> **Aim of the exercise**: Please find all lines in the data that hold the string "crop" and copy them.

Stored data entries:

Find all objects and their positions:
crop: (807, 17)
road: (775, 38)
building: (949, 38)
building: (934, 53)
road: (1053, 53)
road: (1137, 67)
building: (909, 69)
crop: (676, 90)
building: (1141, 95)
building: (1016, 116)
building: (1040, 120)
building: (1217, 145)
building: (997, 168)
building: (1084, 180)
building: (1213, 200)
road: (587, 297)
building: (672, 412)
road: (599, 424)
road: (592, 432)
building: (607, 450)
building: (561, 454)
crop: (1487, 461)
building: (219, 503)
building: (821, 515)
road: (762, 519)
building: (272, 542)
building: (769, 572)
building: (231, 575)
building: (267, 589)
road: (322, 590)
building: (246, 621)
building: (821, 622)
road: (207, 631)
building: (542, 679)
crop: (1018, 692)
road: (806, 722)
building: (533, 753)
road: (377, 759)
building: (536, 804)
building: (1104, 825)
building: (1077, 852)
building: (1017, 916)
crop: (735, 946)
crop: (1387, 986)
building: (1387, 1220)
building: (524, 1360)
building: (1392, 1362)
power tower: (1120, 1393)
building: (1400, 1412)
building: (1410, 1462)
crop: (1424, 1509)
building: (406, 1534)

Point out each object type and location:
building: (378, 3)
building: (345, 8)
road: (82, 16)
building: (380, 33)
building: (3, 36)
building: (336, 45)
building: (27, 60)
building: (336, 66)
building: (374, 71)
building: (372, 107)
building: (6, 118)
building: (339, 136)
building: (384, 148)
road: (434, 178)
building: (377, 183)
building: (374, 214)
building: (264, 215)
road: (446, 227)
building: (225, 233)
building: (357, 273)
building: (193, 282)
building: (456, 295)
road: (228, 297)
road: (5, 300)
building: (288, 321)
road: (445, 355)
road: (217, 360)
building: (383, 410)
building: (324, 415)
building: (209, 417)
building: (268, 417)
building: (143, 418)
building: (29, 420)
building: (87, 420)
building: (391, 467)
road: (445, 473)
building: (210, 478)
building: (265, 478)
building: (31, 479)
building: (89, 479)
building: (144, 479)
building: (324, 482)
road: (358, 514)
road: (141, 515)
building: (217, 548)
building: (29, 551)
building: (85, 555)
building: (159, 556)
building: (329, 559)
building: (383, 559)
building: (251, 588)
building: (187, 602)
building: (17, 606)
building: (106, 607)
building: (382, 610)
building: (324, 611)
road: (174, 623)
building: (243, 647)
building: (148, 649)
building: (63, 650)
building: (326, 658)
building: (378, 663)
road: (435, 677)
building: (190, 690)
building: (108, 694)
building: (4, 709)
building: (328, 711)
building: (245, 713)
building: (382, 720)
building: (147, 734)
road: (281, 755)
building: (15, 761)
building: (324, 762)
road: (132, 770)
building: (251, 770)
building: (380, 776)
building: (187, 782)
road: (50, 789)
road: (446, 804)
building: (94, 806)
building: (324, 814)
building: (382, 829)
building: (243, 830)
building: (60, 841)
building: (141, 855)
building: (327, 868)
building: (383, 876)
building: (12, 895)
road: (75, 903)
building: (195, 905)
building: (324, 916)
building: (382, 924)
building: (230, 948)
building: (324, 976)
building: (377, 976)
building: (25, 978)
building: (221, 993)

> **Answer section**:
crop: (807, 17)
crop: (676, 90)
crop: (1487, 461)
crop: (1018, 692)
crop: (735, 946)
crop: (1387, 986)
crop: (1424, 1509)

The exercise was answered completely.